How to complete this task: Return only that part of the material below which starts with the line containing "(305, 186) = (415, 317): blue" and goes on through the line containing "(396, 187) = (319, 405): pink", restated exactly.

Input material:

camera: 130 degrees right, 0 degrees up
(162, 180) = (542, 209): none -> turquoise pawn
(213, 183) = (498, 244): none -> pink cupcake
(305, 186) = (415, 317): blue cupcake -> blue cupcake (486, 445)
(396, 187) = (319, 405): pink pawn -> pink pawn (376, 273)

* * *

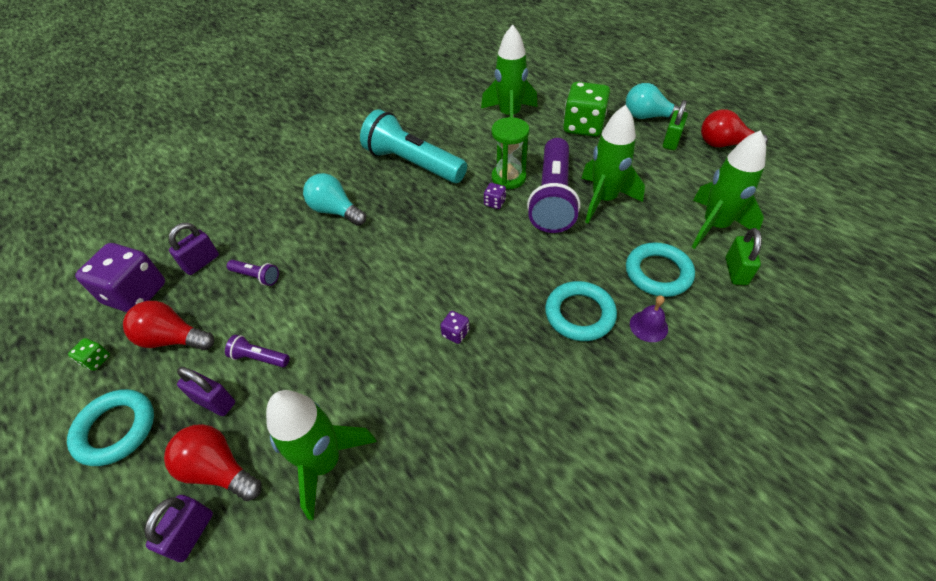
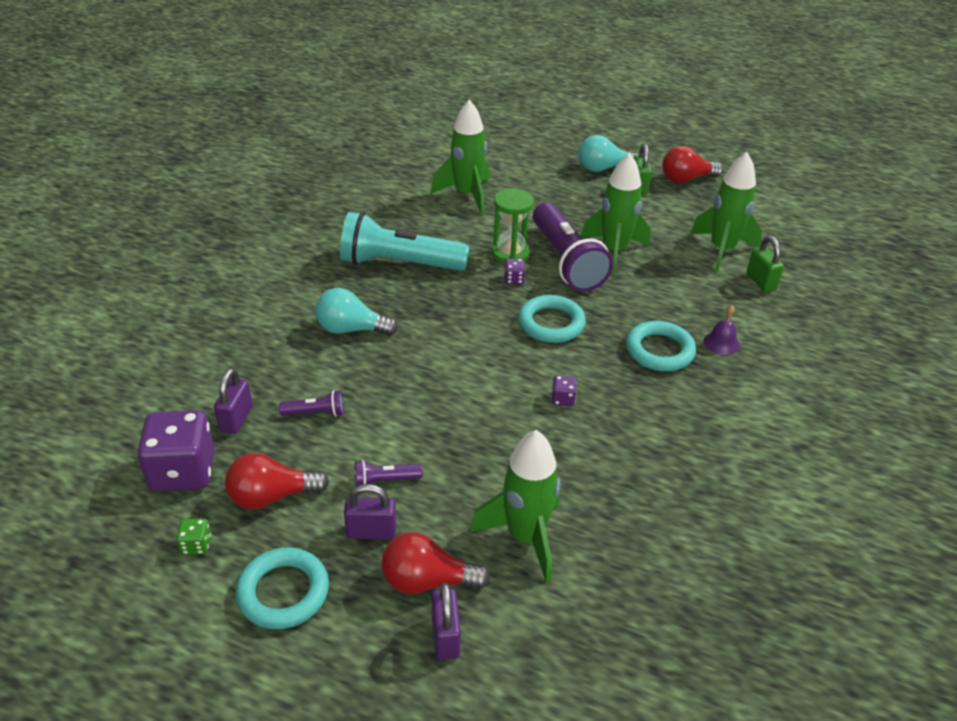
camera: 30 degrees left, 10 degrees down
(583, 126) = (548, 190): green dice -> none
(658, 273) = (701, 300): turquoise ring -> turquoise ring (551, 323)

Your response:
(305, 186) = (415, 317): blue cupcake -> blue cupcake (486, 445)
(396, 187) = (319, 405): pink pawn -> pink pawn (376, 273)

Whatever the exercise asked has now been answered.